**Exercise description:**
Set each entry down exactly as written.

───── Data section

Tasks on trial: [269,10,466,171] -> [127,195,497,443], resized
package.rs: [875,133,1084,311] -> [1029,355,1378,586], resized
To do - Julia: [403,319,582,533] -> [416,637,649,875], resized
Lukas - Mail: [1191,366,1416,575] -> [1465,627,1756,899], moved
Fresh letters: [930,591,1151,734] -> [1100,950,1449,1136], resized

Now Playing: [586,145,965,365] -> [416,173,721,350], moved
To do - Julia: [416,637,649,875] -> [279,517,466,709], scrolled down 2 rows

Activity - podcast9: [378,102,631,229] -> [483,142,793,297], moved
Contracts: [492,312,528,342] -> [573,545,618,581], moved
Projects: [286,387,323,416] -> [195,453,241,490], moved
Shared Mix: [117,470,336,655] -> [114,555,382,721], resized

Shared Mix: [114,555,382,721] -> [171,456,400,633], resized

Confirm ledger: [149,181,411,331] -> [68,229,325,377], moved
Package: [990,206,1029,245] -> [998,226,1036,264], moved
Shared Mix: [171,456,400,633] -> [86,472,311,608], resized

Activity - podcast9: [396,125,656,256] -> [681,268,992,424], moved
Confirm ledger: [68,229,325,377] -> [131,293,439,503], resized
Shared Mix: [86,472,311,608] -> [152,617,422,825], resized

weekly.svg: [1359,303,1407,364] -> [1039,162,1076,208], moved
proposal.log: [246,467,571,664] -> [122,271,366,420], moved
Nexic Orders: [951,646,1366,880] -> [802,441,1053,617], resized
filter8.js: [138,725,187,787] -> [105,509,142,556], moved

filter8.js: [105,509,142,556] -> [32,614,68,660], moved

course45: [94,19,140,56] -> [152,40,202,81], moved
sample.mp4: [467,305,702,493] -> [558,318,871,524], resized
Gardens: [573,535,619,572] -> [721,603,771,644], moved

──────────

**Answer for the task:**
Tasks on trial: [269,10,466,171] -> [127,195,497,443], resized
package.rs: [875,133,1084,311] -> [1029,355,1378,586], resized
To do - Julia: [403,319,582,533] -> [416,637,649,875], resized
Lukas - Mail: [1191,366,1416,575] -> [1465,627,1756,899], moved
Fresh letters: [930,591,1151,734] -> [1100,950,1449,1136], resized

Now Playing: [586,145,965,365] -> [416,173,721,350], moved
To do - Julia: [416,637,649,875] -> [279,517,466,709], scrolled down 2 rows

Activity - podcast9: [378,102,631,229] -> [483,142,793,297], moved
Contracts: [492,312,528,342] -> [573,545,618,581], moved
Projects: [286,387,323,416] -> [195,453,241,490], moved
Shared Mix: [117,470,336,655] -> [114,555,382,721], resized

Shared Mix: [114,555,382,721] -> [171,456,400,633], resized

Confirm ledger: [149,181,411,331] -> [68,229,325,377], moved
Package: [990,206,1029,245] -> [998,226,1036,264], moved
Shared Mix: [171,456,400,633] -> [86,472,311,608], resized

Activity - podcast9: [396,125,656,256] -> [681,268,992,424], moved
Confirm ledger: [68,229,325,377] -> [131,293,439,503], resized
Shared Mix: [86,472,311,608] -> [152,617,422,825], resized

weekly.svg: [1359,303,1407,364] -> [1039,162,1076,208], moved
proposal.log: [246,467,571,664] -> [122,271,366,420], moved
Nexic Orders: [951,646,1366,880] -> [802,441,1053,617], resized
filter8.js: [138,725,187,787] -> [105,509,142,556], moved

filter8.js: [105,509,142,556] -> [32,614,68,660], moved

course45: [94,19,140,56] -> [152,40,202,81], moved
sample.mp4: [467,305,702,493] -> [558,318,871,524], resized
Gardens: [573,535,619,572] -> [721,603,771,644], moved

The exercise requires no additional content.